BEGIN
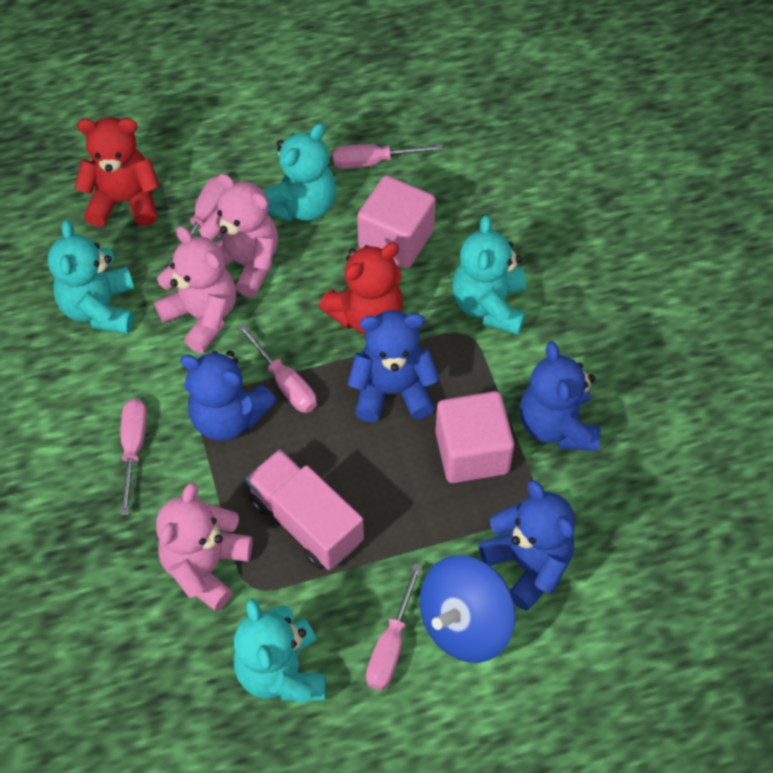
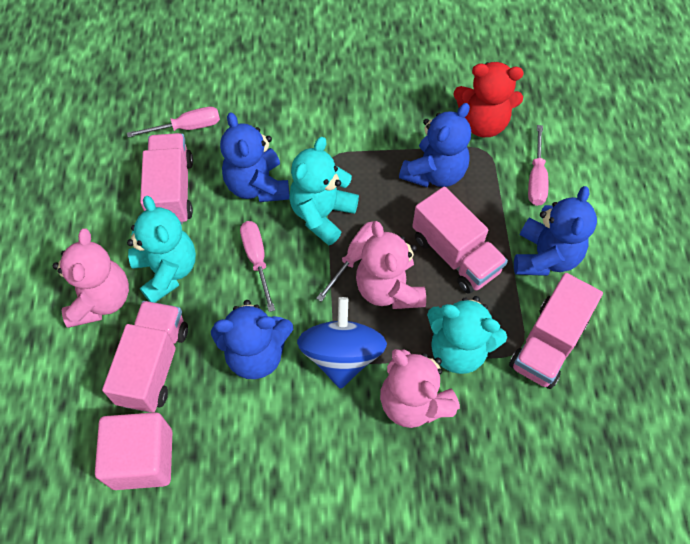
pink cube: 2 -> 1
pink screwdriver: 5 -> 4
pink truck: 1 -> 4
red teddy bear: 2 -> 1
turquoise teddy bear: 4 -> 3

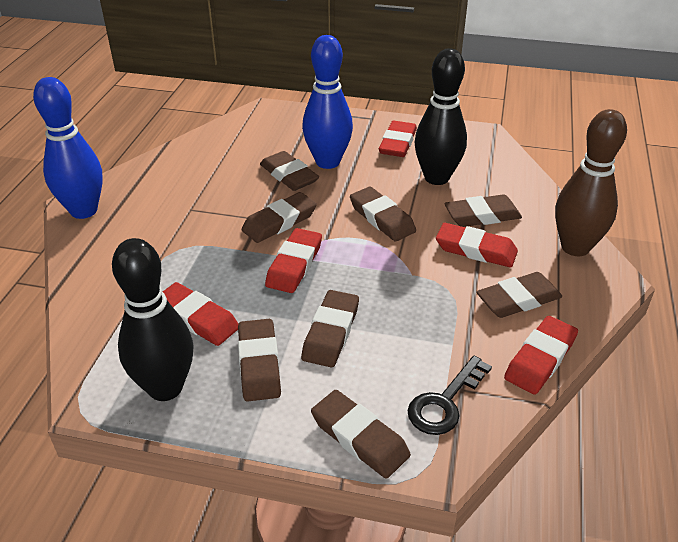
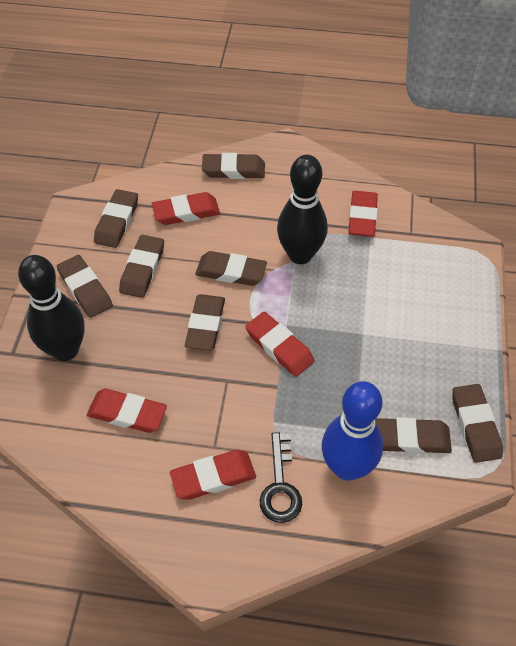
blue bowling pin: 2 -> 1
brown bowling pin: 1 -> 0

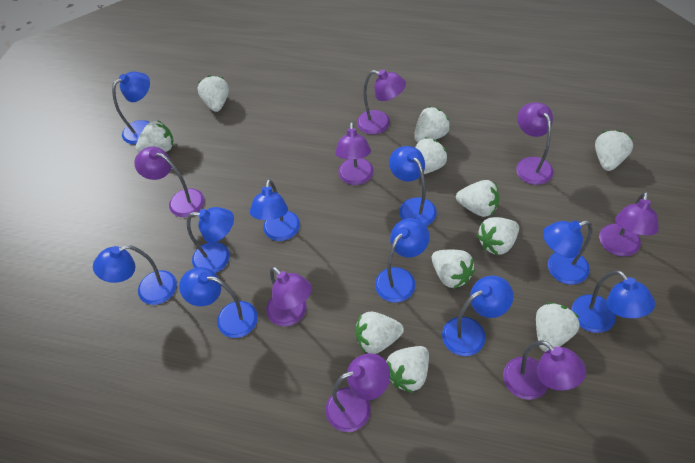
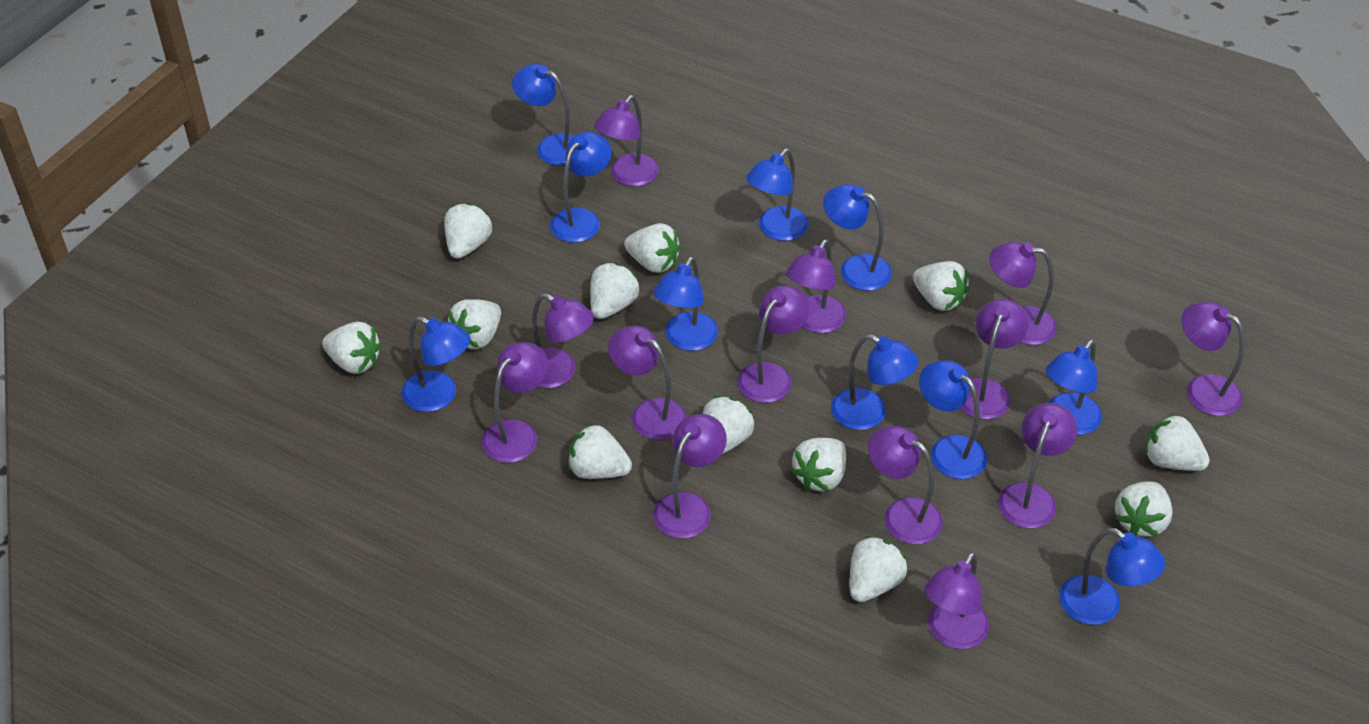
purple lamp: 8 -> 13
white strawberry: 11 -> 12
END
BEGIN
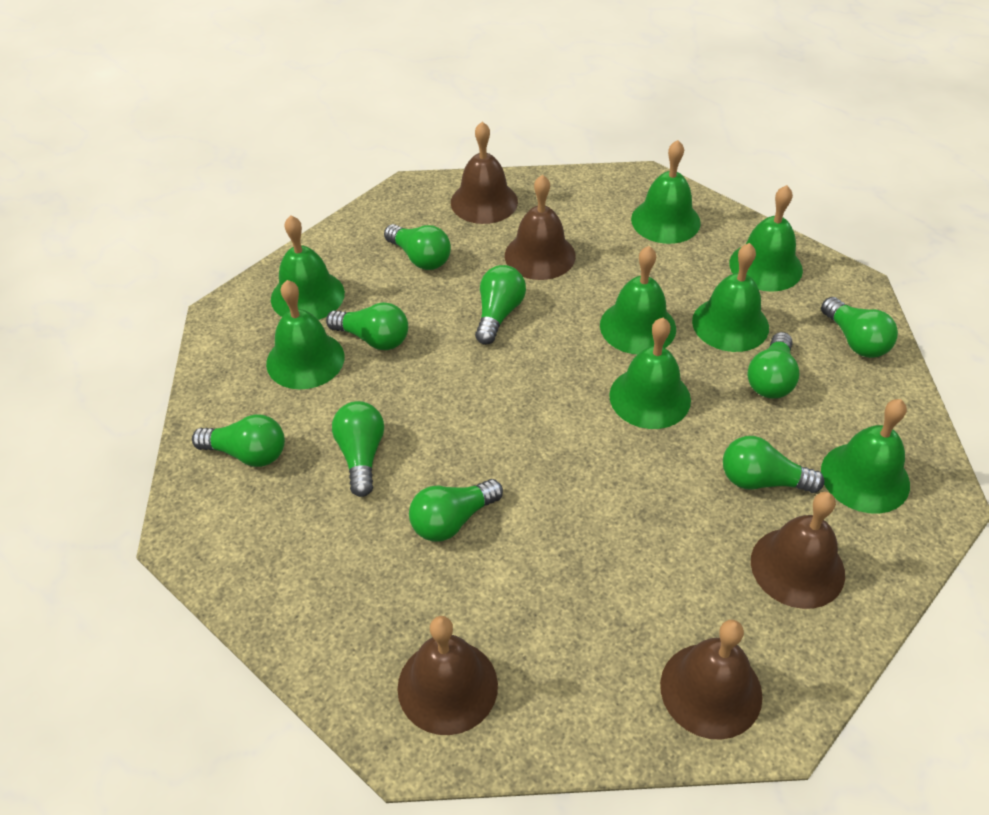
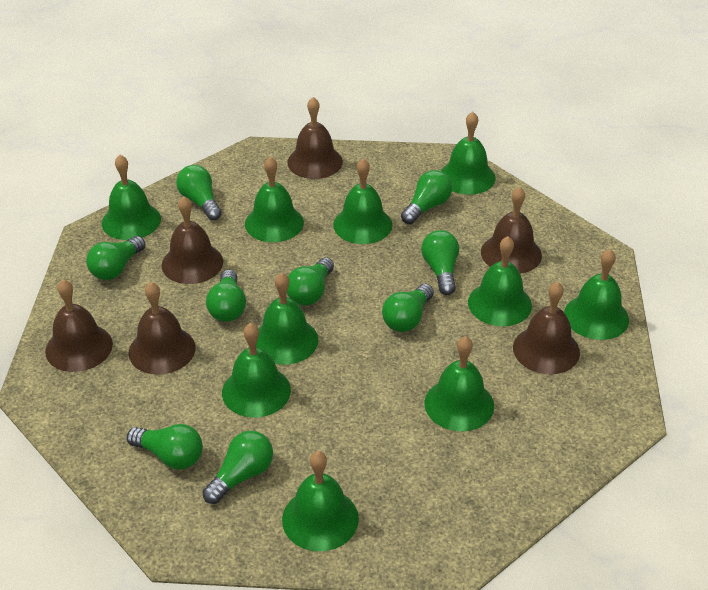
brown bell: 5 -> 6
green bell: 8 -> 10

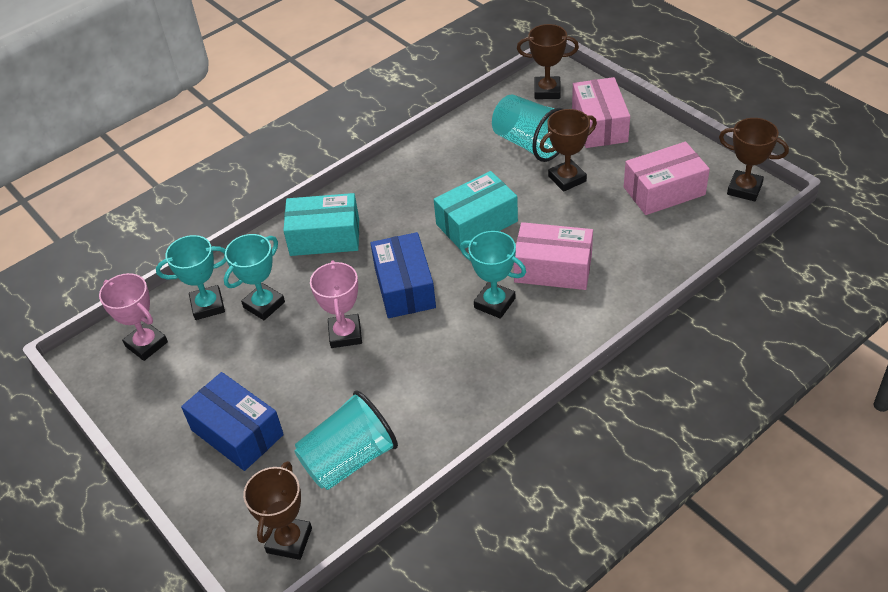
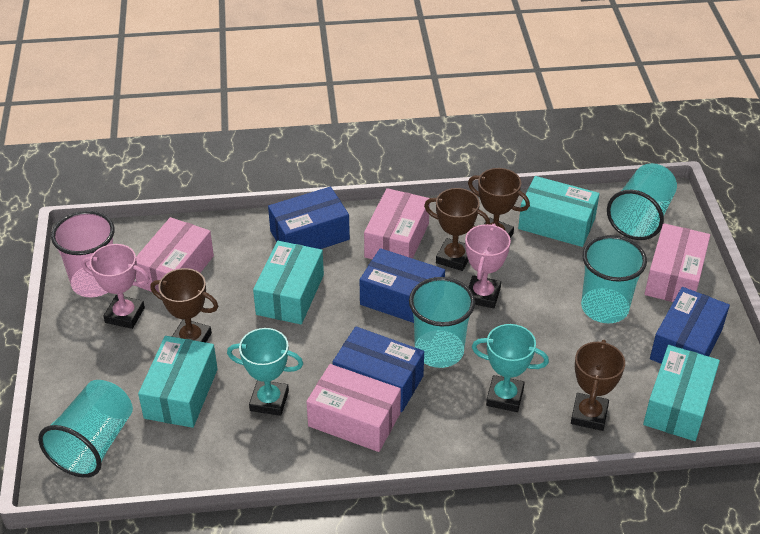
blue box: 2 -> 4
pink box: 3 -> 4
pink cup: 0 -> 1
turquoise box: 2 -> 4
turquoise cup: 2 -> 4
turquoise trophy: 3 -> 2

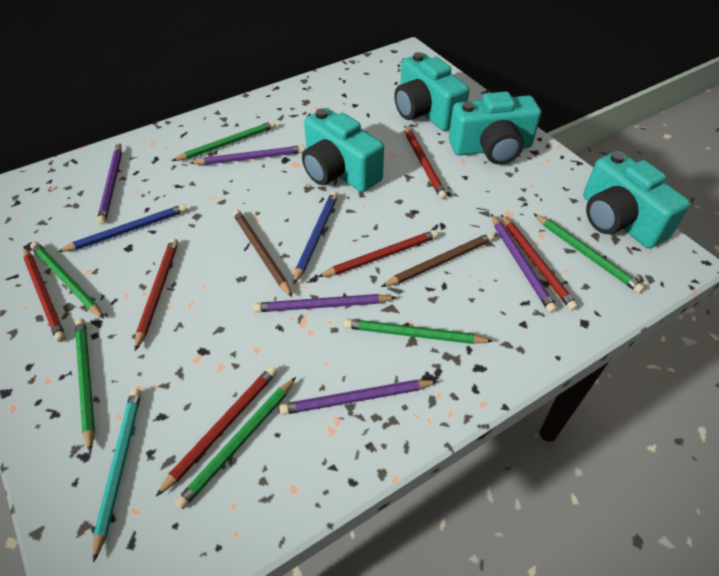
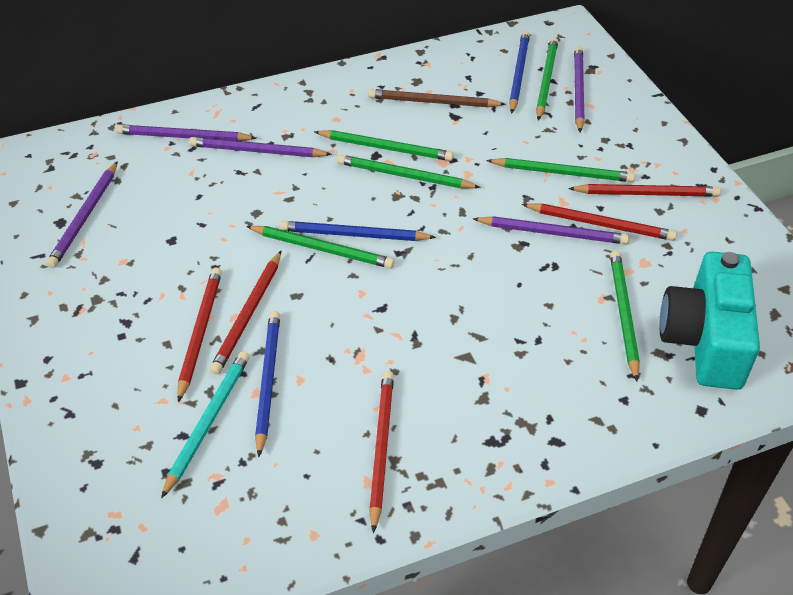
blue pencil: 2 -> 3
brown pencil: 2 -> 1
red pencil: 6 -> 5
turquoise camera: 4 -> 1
END
Your instructions: Going through the listing above, copy out every line that has the string "brown".

Response box:
brown bowling pin: 1 -> 0
brown bell: 5 -> 6
brown pencil: 2 -> 1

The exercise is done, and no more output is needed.